Work request: Each of the entries below is to be written out exactly, and the images skipped.

Data extracts:

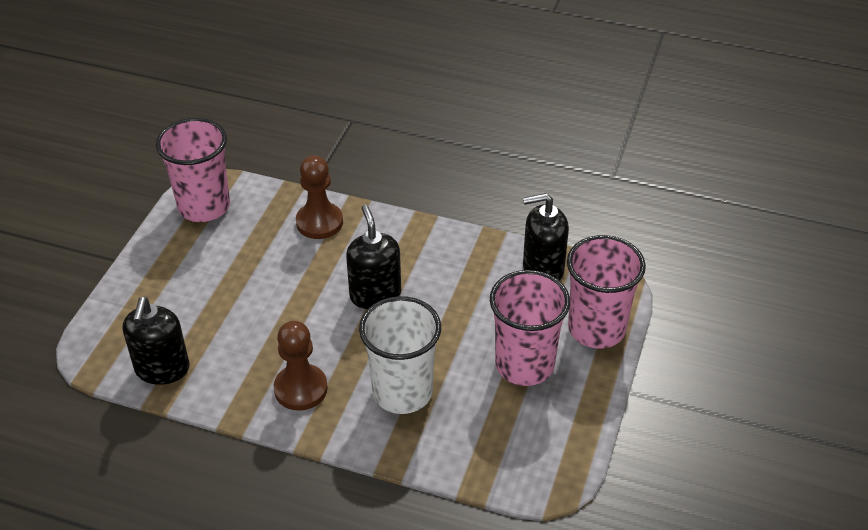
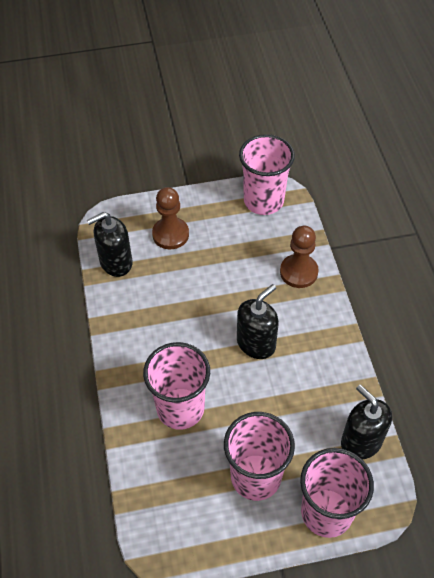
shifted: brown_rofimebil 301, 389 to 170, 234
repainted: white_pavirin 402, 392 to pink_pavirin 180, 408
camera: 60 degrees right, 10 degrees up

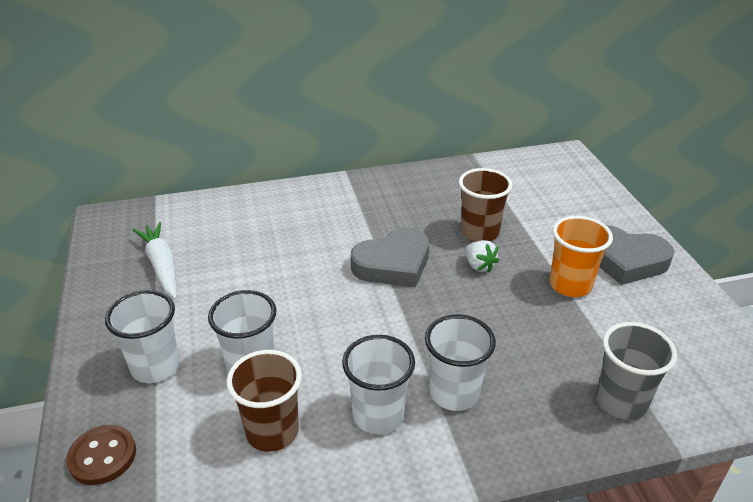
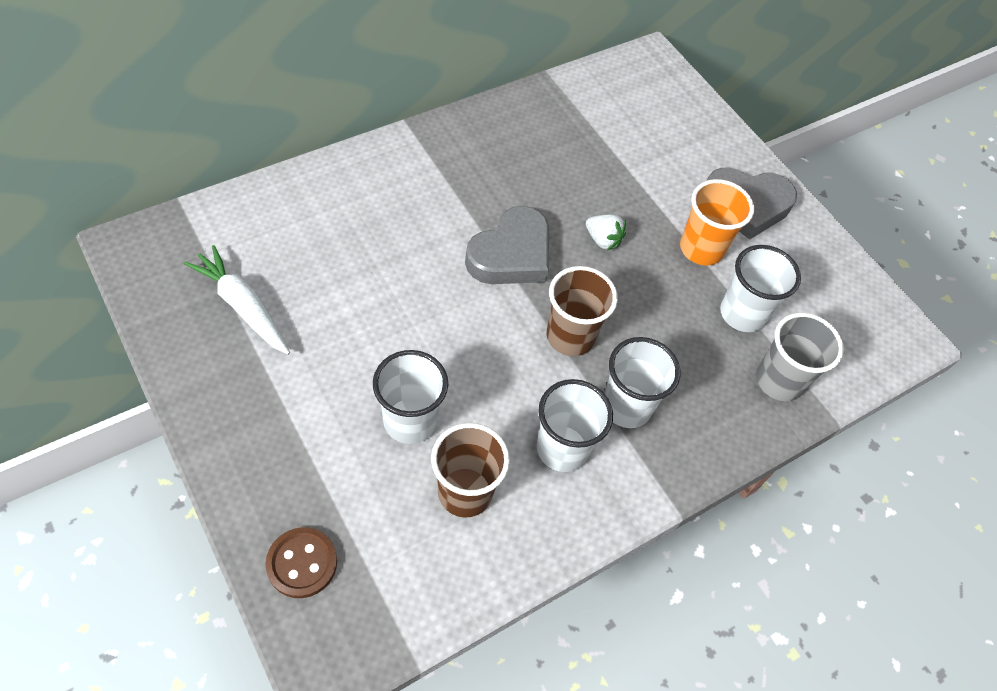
shifted: brown_pavirin 479, 232 to 570, 337; white_pavirin 155, 367 to 742, 314
camera: 25 degrees left, 20 degrees up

Solution to the problem:
shifted: brown_rofimebil 301, 389 to 170, 234
repainted: white_pavirin 402, 392 to pink_pavirin 180, 408
camera: 60 degrees right, 10 degrees up

shifted: brown_pavirin 479, 232 to 570, 337; white_pavirin 155, 367 to 742, 314
camera: 25 degrees left, 20 degrees up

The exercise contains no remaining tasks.